Start of Supplied records

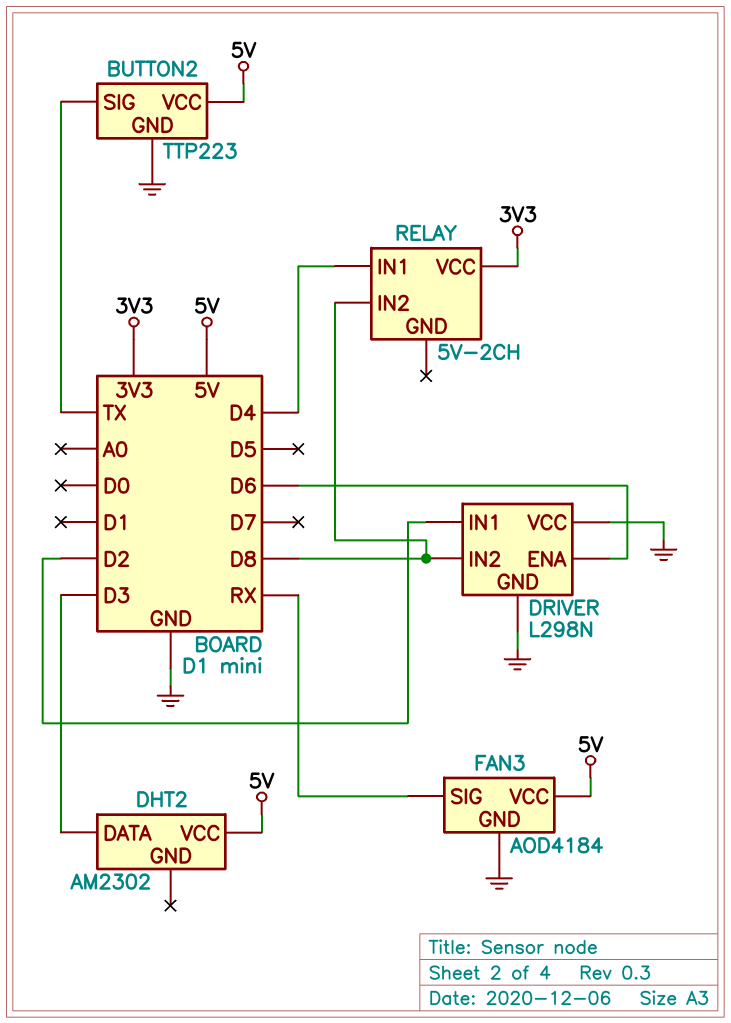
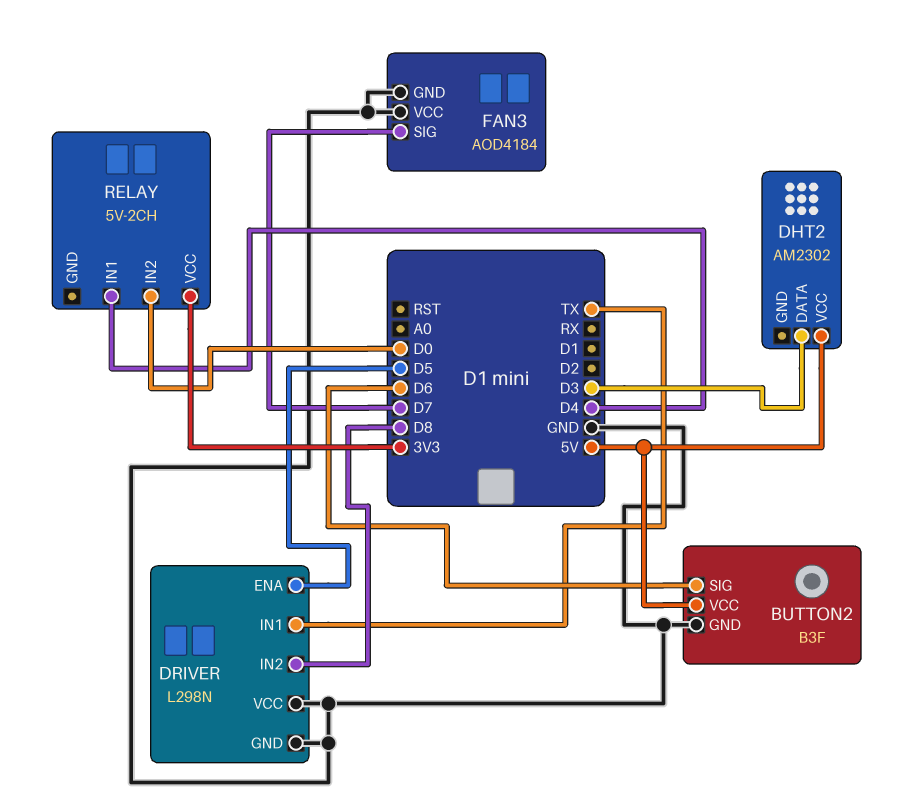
BUTTON2: TTP223 -> B3F
BUTTON2 pin SIG: TX -> D6
DRIVER pin ENA: D6 -> D5
DRIVER pin IN1: D2 -> TX
FAN3 pin SIG: RX -> D7
FAN3 pin VCC: 5V -> GND
RELAY pin IN2: D8 -> D0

End of Supplied records

**Try it:**
Write out exactly the lines that run from the one containing "BUTTON2 pin SIG: TX -> D6" to the end of the records, both end lines included.

**Result of this exercise:**
BUTTON2 pin SIG: TX -> D6
DRIVER pin ENA: D6 -> D5
DRIVER pin IN1: D2 -> TX
FAN3 pin SIG: RX -> D7
FAN3 pin VCC: 5V -> GND
RELAY pin IN2: D8 -> D0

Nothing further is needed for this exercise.